_TASK DIRECTIONS_
Reproduce exactly the lines from the one containing "(500, 159) = (544, 301): none -> pink spoon" through the end of the entries, including both. Drop the pictures.

_DATA SHOWN_
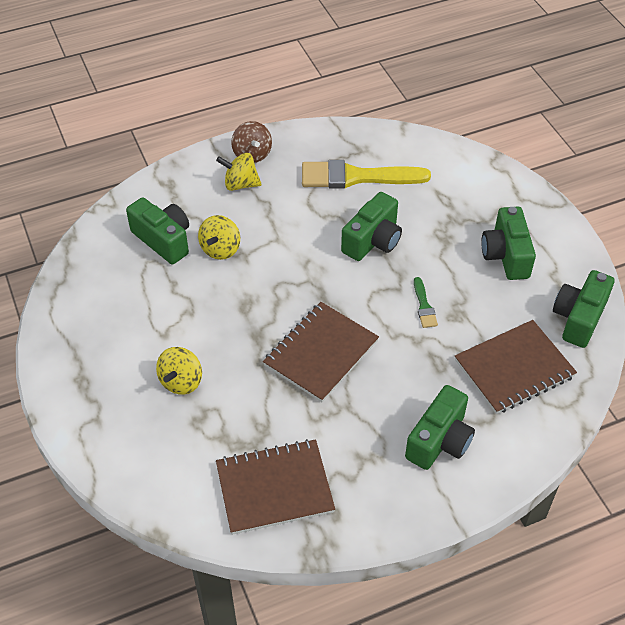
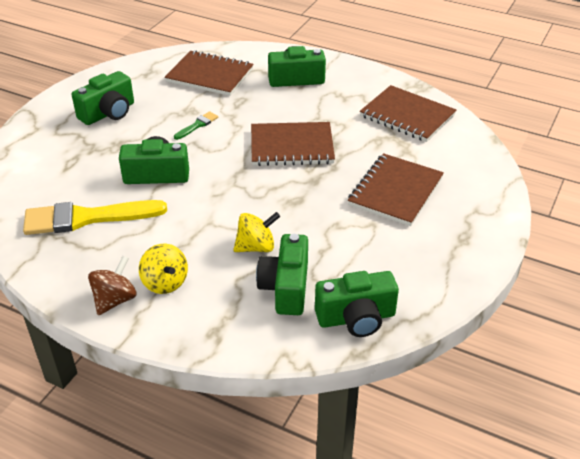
camera: 130 degrees left, 10 degrees down
(181, 381) = (395, 191): yellow spinning top -> brown notebook
(356, 177) = (86, 218): yellow brush -> yellow brush turned 120 degrees clockwise
(579, 318) = (139, 69): green camera -> green camera (356, 318)

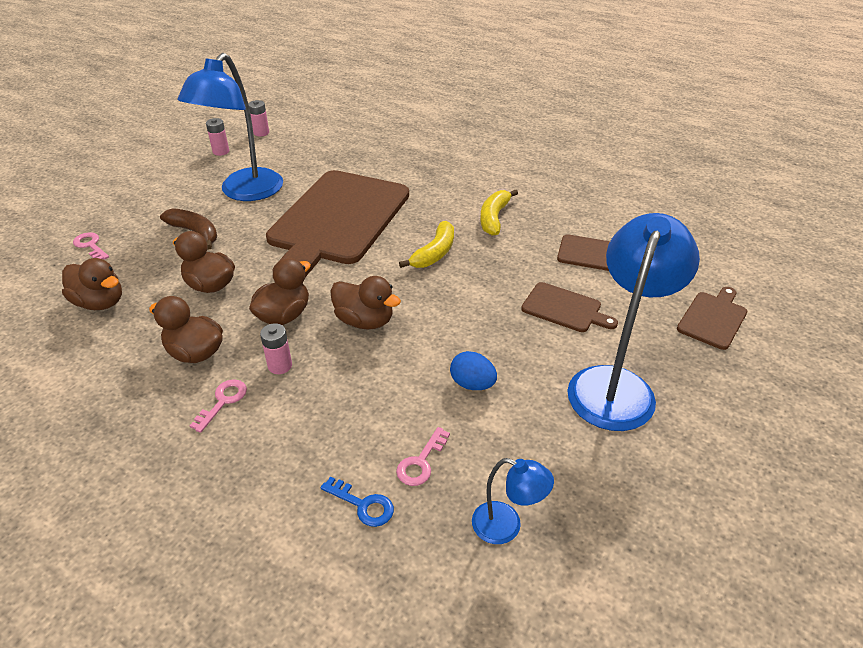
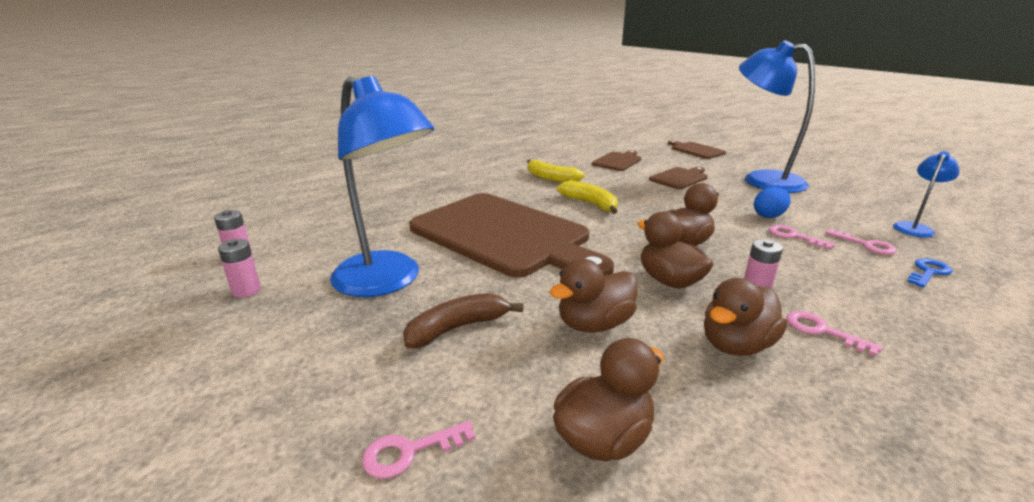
camera: 70 degrees left, 15 degrees down
(418, 401) = (793, 236): none -> pink key

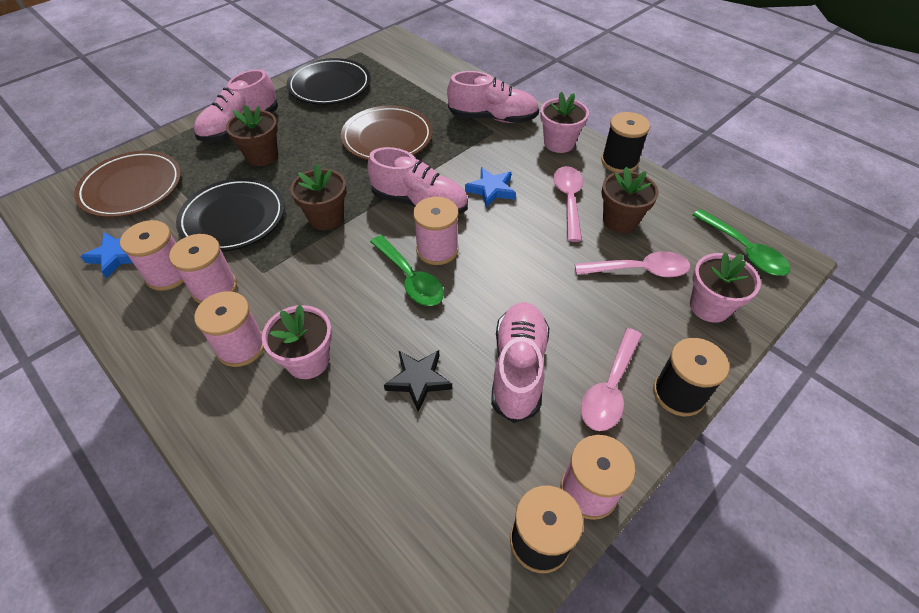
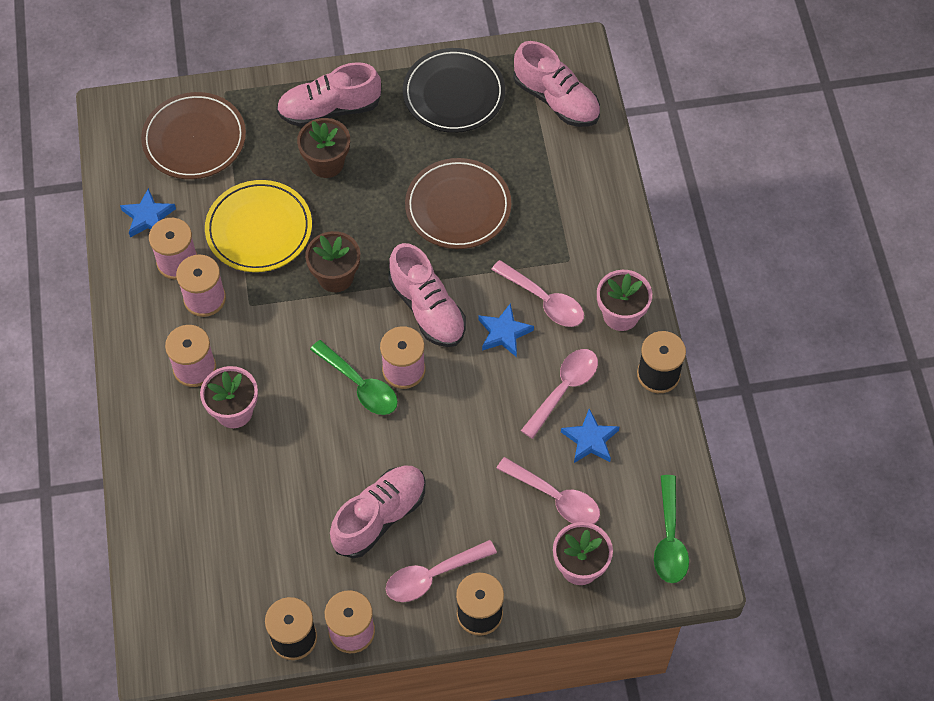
camera: 35 degrees right, 10 degrees up
(233, 218) = (259, 229): black plate -> yellow plate
(410, 279) = (360, 385): green spoon -> green spoon turned 45 degrees counterclockwise
(418, 380) = (301, 478): black star -> none
(493, 118) = (584, 241): pink shoe -> pink shoe (556, 100)
(500, 159) = (544, 301): none -> pink spoon
(620, 220) = (590, 440): brown flower pot -> blue star

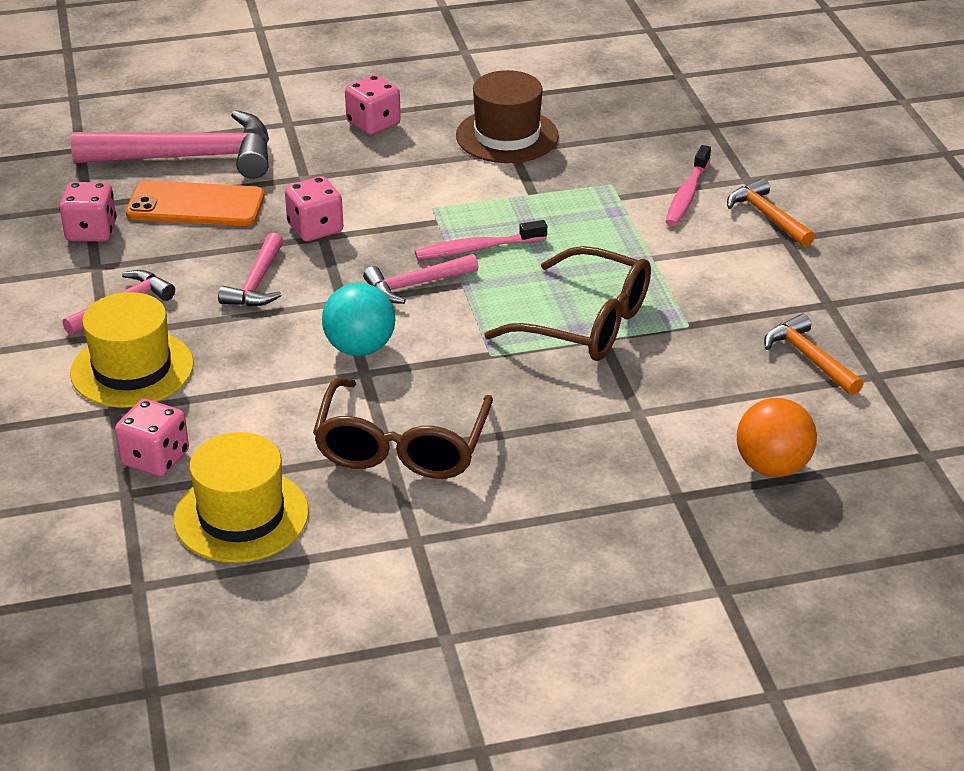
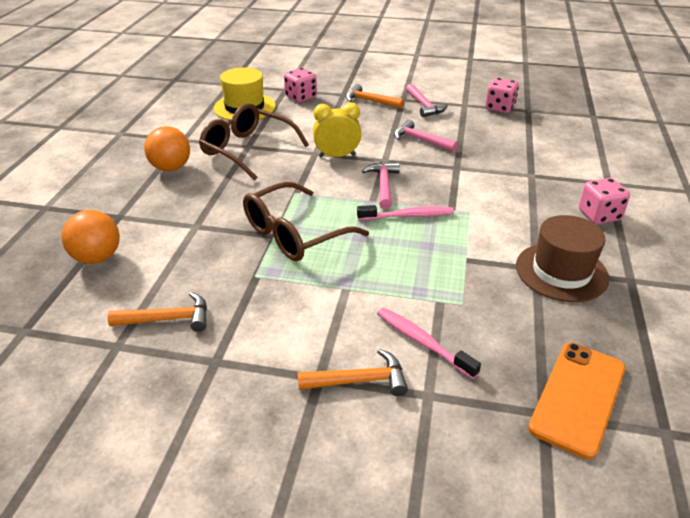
camera: 115 degrees right, 0 degrees up
(132, 369) = (370, 101): yellow hat -> orange hammer
(189, 157) = (571, 143): pink hammer -> none
(196, 205) = (513, 137): orange phone -> orange phone (578, 397)
(315, 228) = (467, 166): pink dice -> none
(360, 348) = (337, 156): turquoise ball -> yellow clock
(477, 249) = (408, 216): pink toothbrush -> pink toothbrush turned 75 degrees clockwise
(516, 508) = (171, 168): none -> orange ball

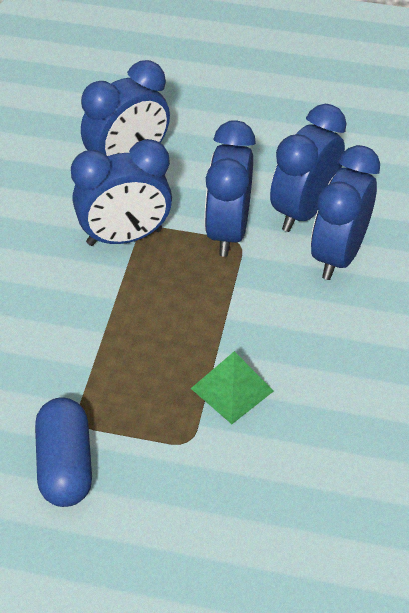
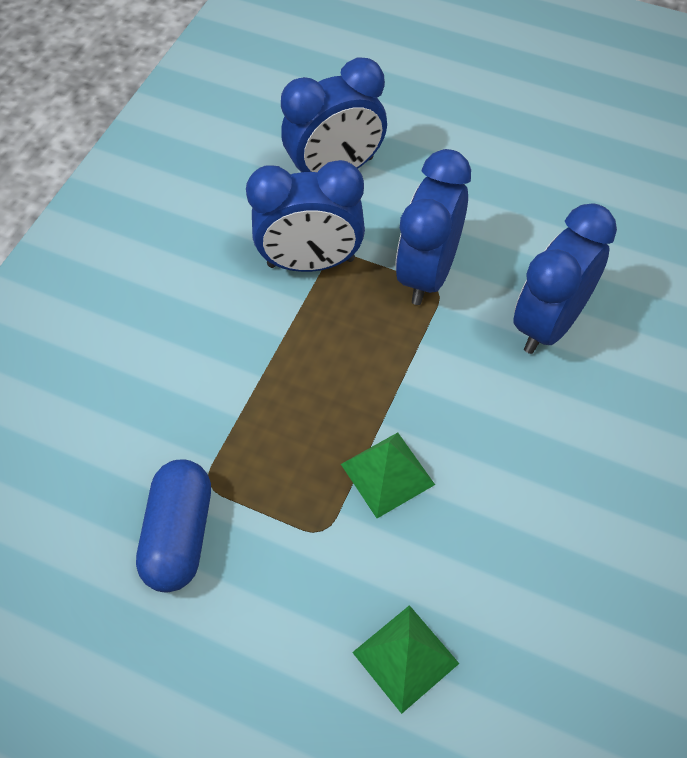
camera: 15 degrees right, 10 degrees up
(282, 523) = (405, 657): none -> green pyramid
(303, 211) = (521, 260): blue clock -> none

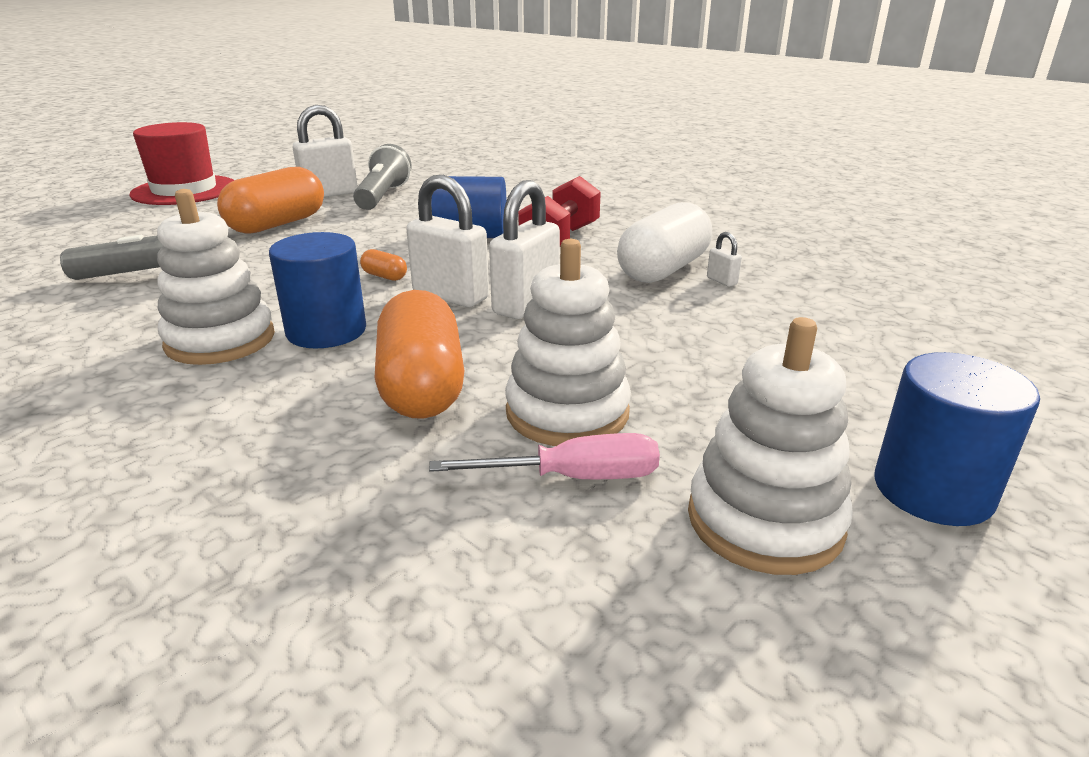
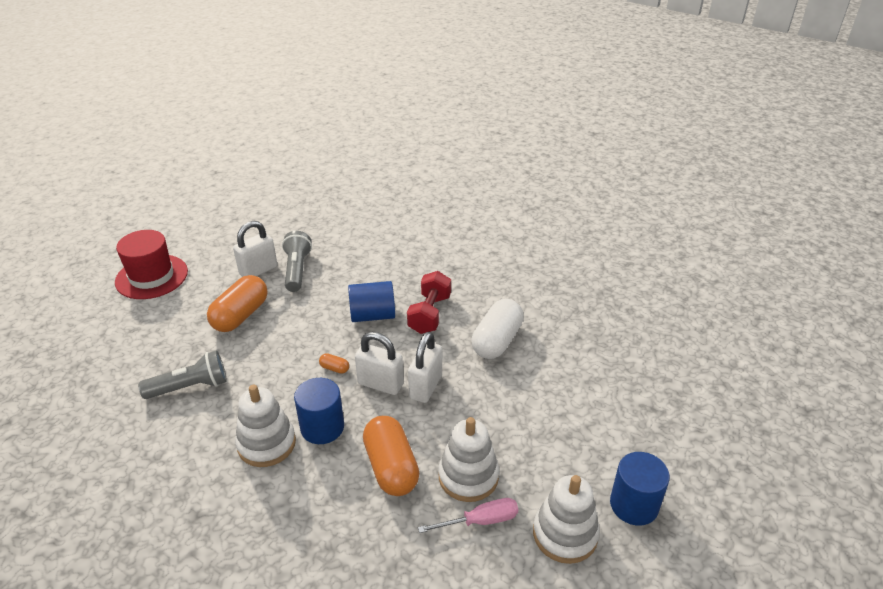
camera: 10 degrees left, 10 degrees up
(721, 281) = (531, 349): white padlock -> none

_THE ANSWER_
(500, 159) = (544, 301): none -> pink spoon
(620, 220) = (590, 440): brown flower pot -> blue star

camera: 115 degrees right, 0 degrees up
(132, 369) = (370, 101): yellow hat -> orange hammer
(189, 157) = (571, 143): pink hammer -> none
(196, 205) = (513, 137): orange phone -> orange phone (578, 397)
(315, 228) = (467, 166): pink dice -> none
(360, 348) = (337, 156): turquoise ball -> yellow clock
(477, 249) = (408, 216): pink toothbrush -> pink toothbrush turned 75 degrees clockwise
(516, 508) = (171, 168): none -> orange ball

camera: 15 degrees right, 10 degrees up
(282, 523) = (405, 657): none -> green pyramid
(303, 211) = (521, 260): blue clock -> none

camera: 10 degrees left, 10 degrees up
(721, 281) = (531, 349): white padlock -> none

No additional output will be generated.